* **Goal of the exercise**
Return each line in the records below that includes "wiper".

* **Data provided**
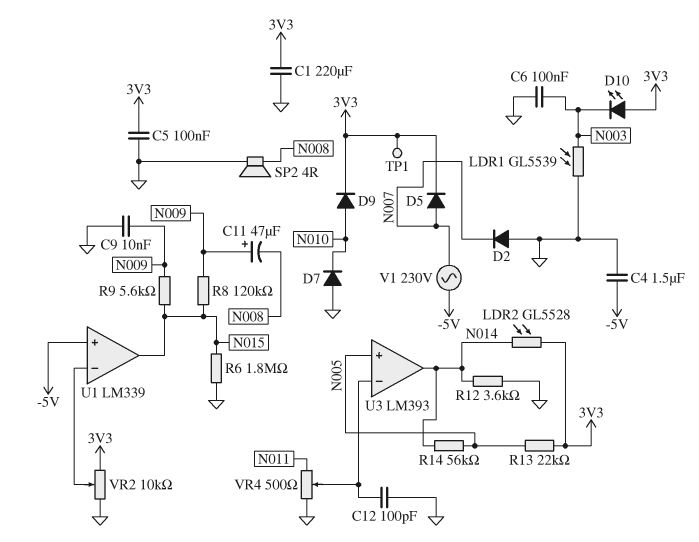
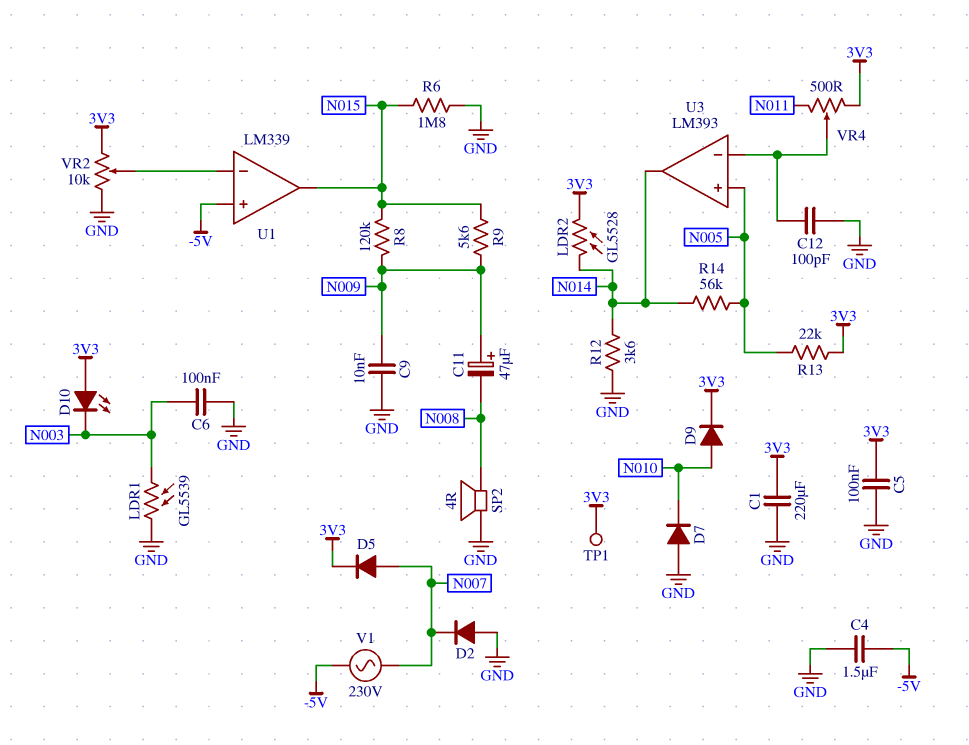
VR4: 500 (GND, N011, wiper U3/in-) -> 500 (3V3, N011, wiper U3/in-)

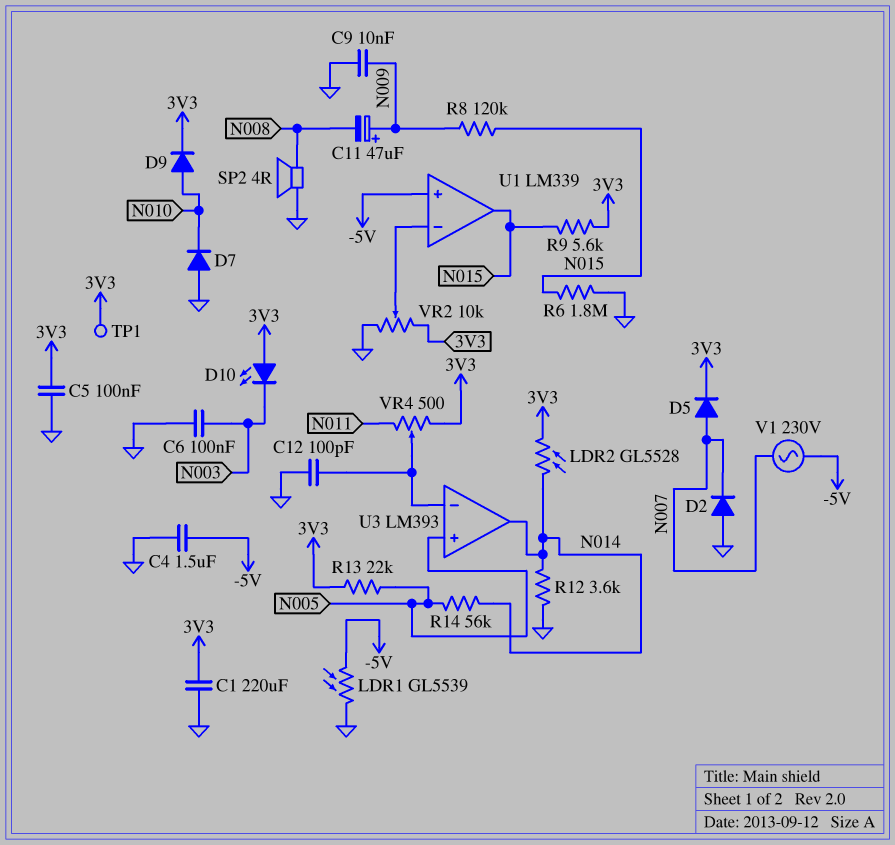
LDR1: GL5539 (GND, N003) -> GL5539 (-5V, GND)
R9: 5.6k (N009, N015) -> 5.6k (3V3, N015)

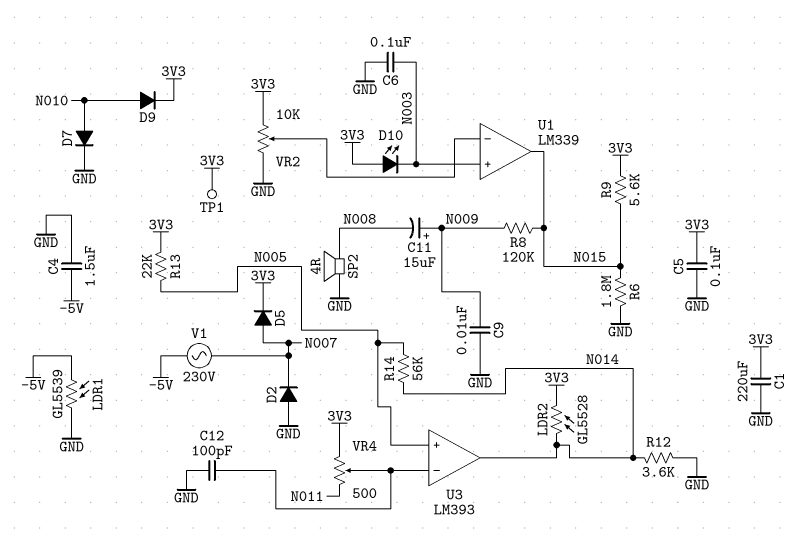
C11: 47uF (plus N009, minus N008) -> 15uF (plus N009, minus N008)
D7: diode (A GND, K N010) -> diode (A N010, K GND)
U1 pin in+: -5V -> N003

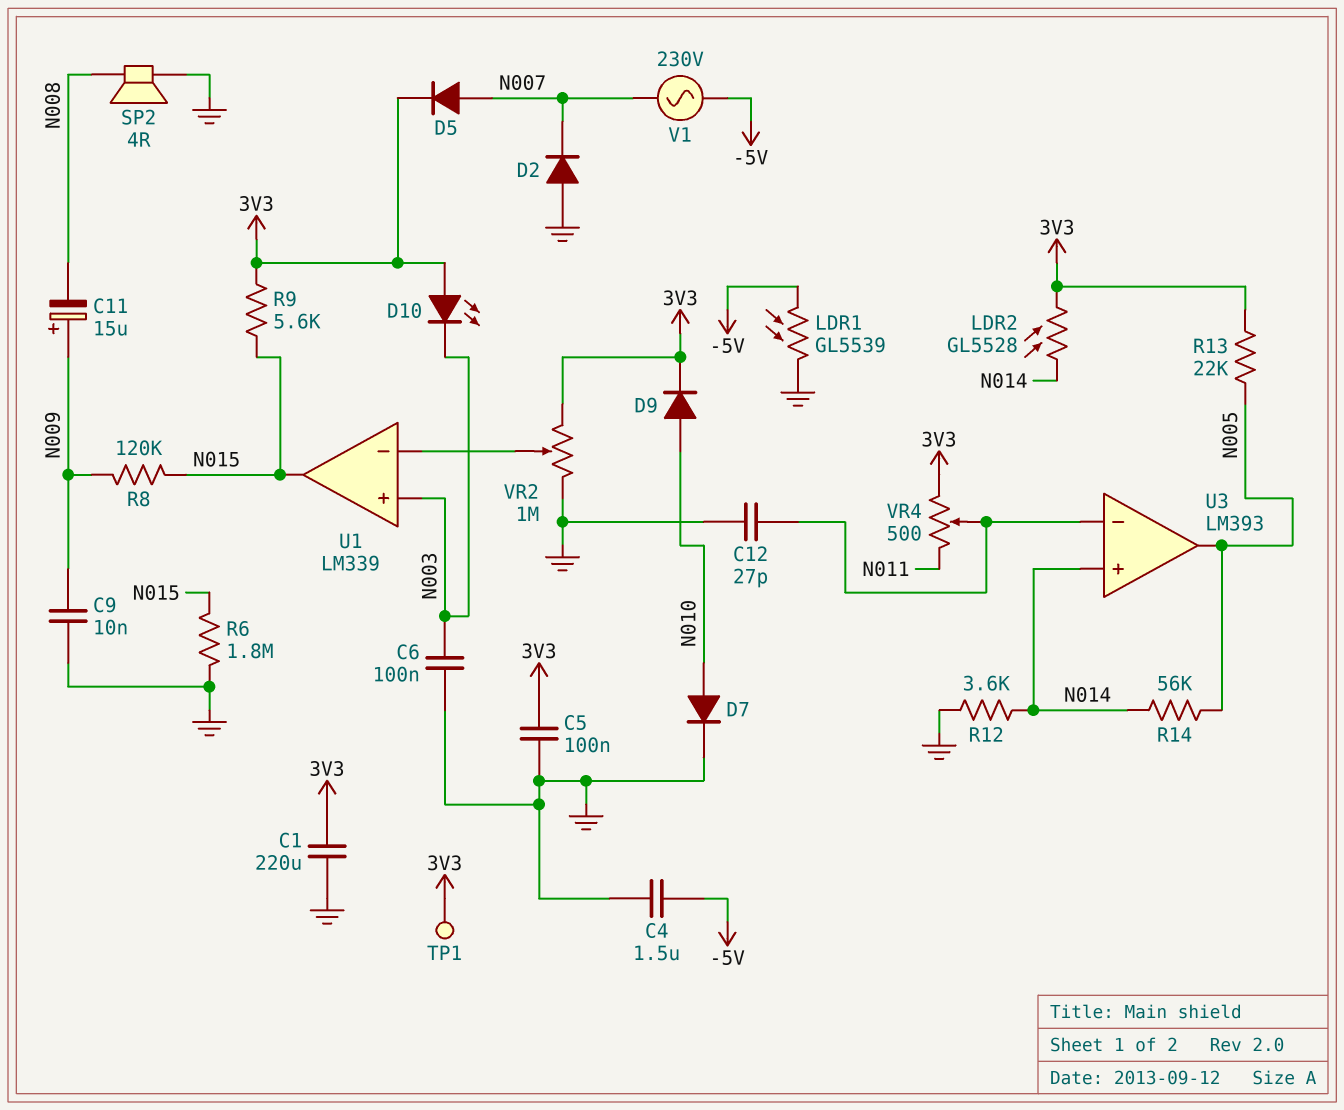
C12: 100pF (GND, U3/in-) -> 27pF (GND, U3/in-)
U3 pin in+: N005 -> N014
U3 pin out: N014 -> N005
VR2: 10k (3V3, GND, wiper U1/in-) -> 1M (3V3, GND, wiper U1/in-)

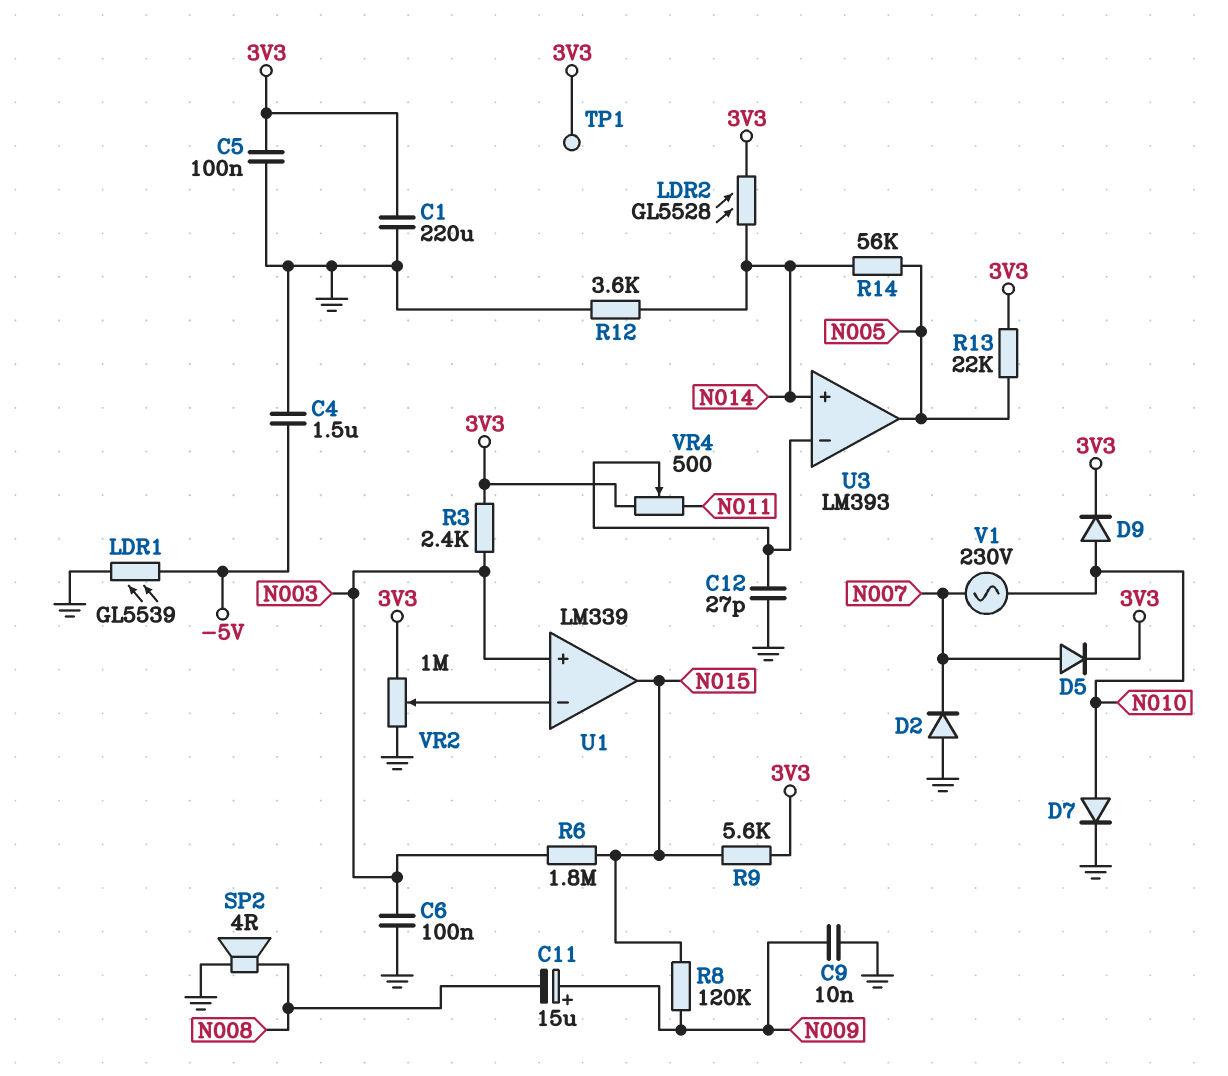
D10: LED (A 3V3, K N003) -> none
R3: none -> 2.4k (3V3, N003)
R6: 1.8M (GND, N015) -> 1.8M (N003, N015)
V1: AC 230V (-5V, N007) -> AC 230V (N007, N010)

* **Exercise answer**
VR4: 500 (GND, N011, wiper U3/in-) -> 500 (3V3, N011, wiper U3/in-)
VR2: 10k (3V3, GND, wiper U1/in-) -> 1M (3V3, GND, wiper U1/in-)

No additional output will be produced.